§ **TASK ITEM**
Each line from the one containing "L1: 22uH (LED_A, VTH) -> none" onward, through the end of the entries, is to be transcribed exactly; nothing else is to be included.

[Change detection outputs]
++++++++++

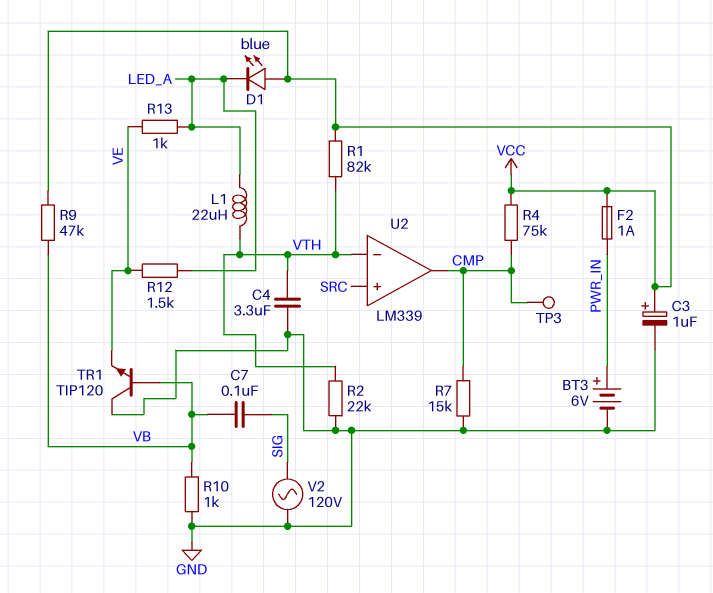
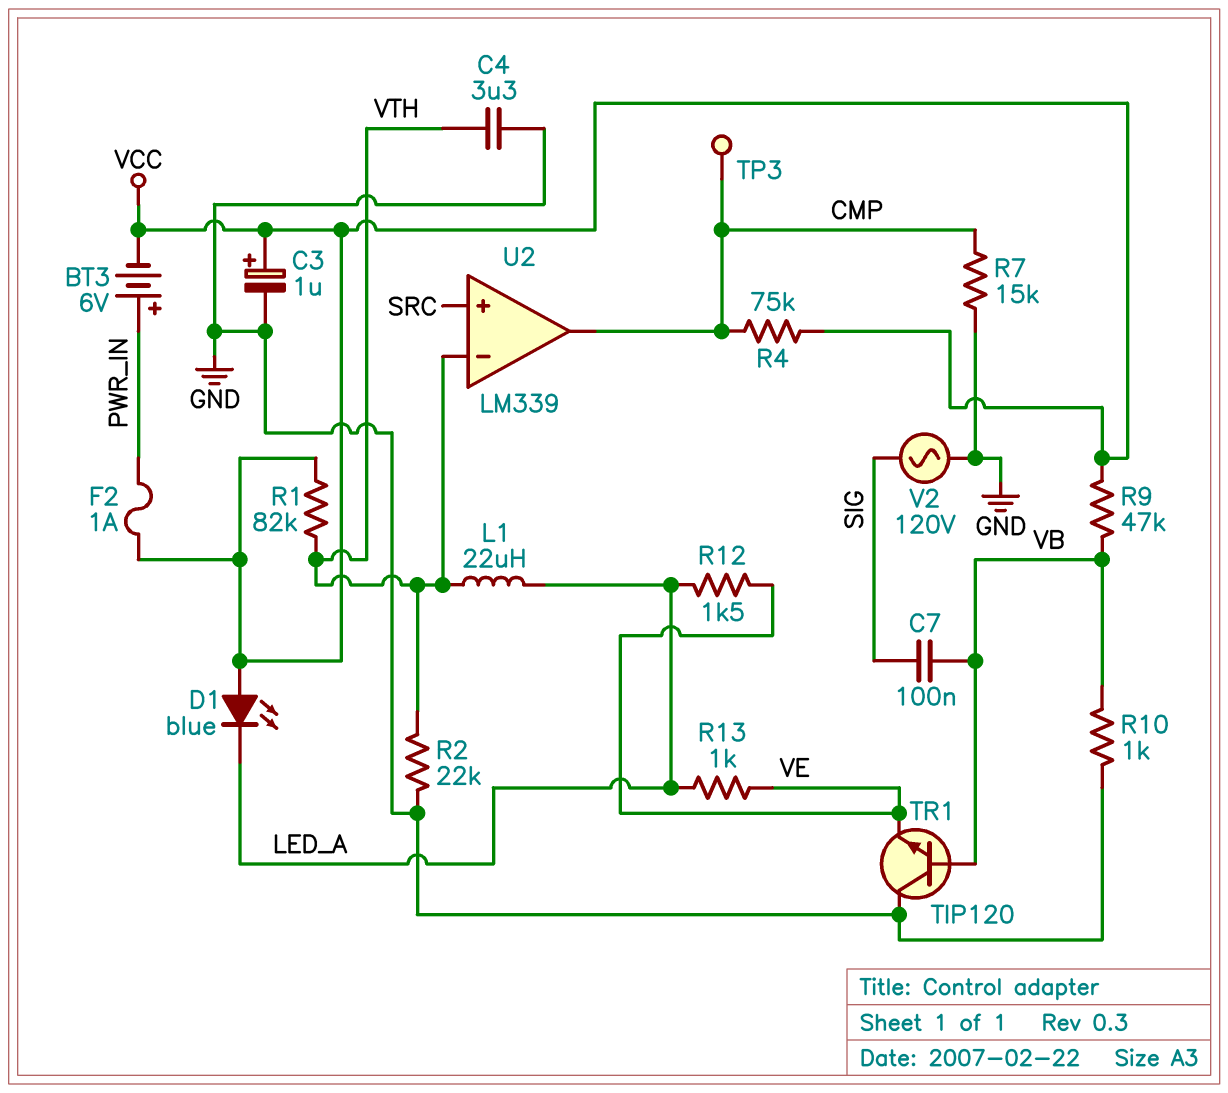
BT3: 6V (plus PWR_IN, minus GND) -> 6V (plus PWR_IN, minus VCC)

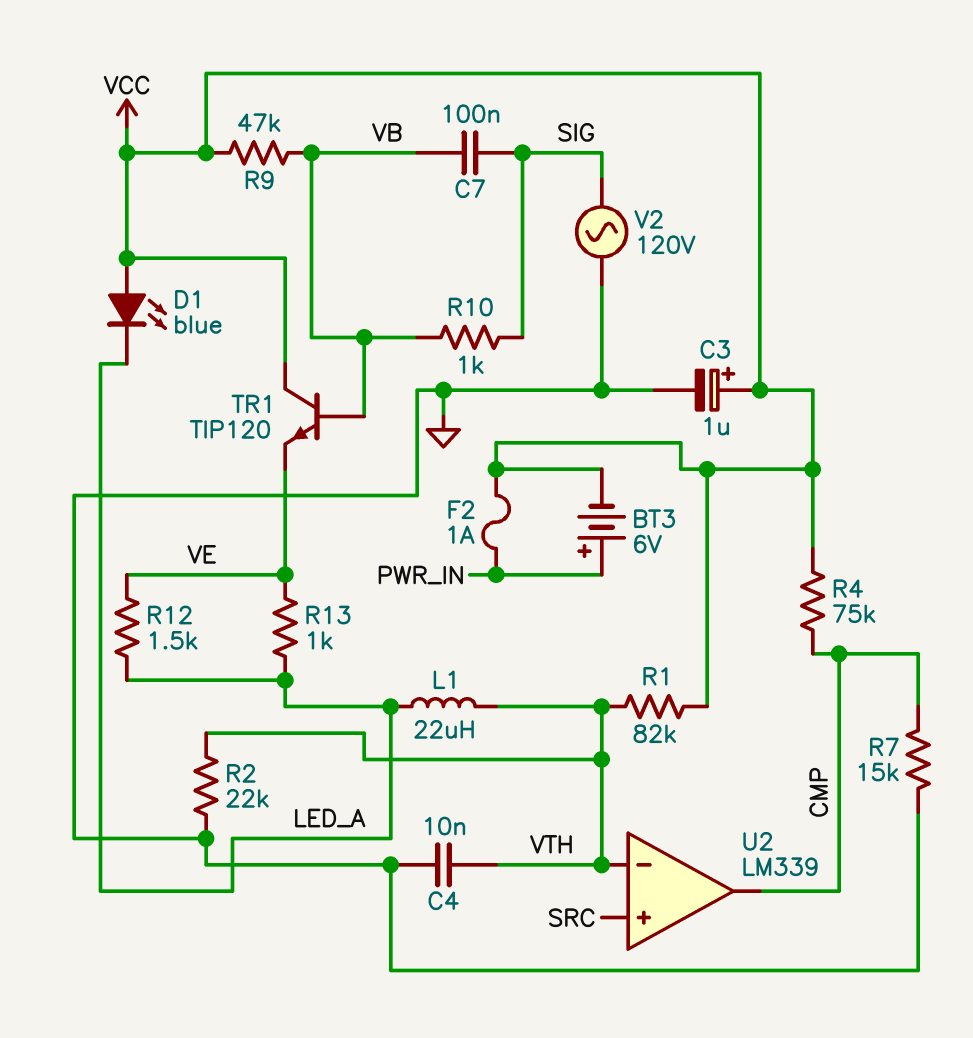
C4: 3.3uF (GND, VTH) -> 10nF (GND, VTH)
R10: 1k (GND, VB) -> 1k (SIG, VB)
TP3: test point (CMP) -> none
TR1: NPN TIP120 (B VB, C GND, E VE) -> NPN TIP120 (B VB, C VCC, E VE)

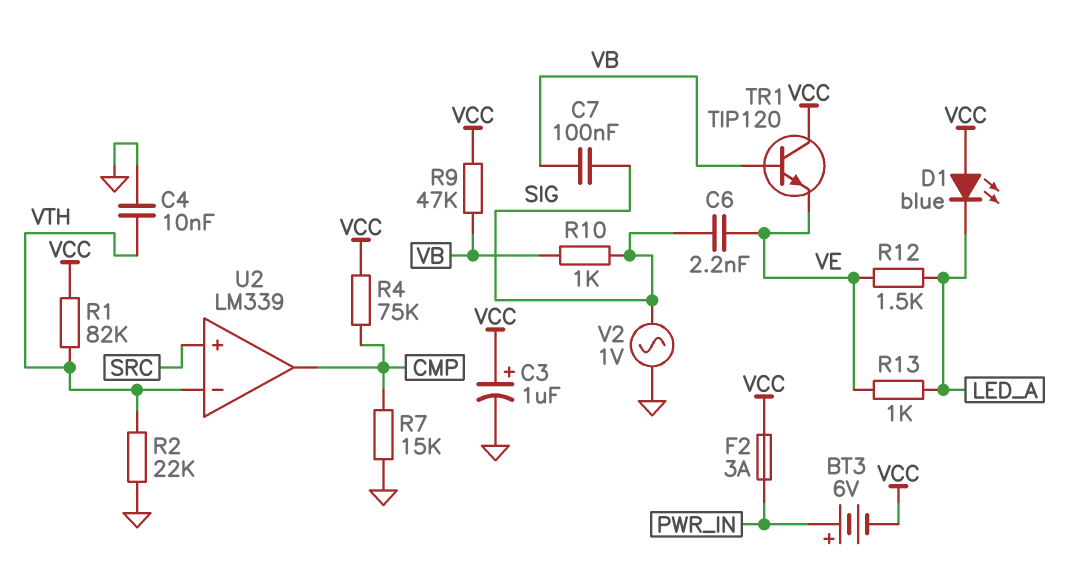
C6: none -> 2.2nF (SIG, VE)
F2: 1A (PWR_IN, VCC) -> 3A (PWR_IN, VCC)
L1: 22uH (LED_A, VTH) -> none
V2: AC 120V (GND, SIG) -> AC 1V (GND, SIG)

++++++++++

§ **YOUR RESPONSE**
L1: 22uH (LED_A, VTH) -> none
V2: AC 120V (GND, SIG) -> AC 1V (GND, SIG)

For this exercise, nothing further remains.